━━━━━ Data for this task

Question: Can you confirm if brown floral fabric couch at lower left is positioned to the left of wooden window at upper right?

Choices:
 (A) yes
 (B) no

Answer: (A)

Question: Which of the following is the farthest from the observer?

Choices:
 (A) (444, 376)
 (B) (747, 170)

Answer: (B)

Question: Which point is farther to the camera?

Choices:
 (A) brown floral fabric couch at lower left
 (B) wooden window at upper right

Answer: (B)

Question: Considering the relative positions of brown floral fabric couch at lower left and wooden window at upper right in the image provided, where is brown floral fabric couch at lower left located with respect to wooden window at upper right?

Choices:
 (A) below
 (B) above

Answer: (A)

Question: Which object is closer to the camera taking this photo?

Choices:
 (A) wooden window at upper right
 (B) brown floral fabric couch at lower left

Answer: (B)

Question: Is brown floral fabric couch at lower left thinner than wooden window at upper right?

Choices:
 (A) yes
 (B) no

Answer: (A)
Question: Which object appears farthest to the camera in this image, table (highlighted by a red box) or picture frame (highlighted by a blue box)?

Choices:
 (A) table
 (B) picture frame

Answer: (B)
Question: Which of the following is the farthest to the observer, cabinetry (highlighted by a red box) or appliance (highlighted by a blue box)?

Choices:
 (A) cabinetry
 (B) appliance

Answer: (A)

━━━━━━━━━━

What to do:
Locate each line in the entries above that contains the word "blue" and copy those lines.

Exercise output:
Question: Which object appears farthest to the camera in this image, table (highlighted by a red box) or picture frame (highlighted by a blue box)?
Question: Which of the following is the farthest to the observer, cabinetry (highlighted by a red box) or appliance (highlighted by a blue box)?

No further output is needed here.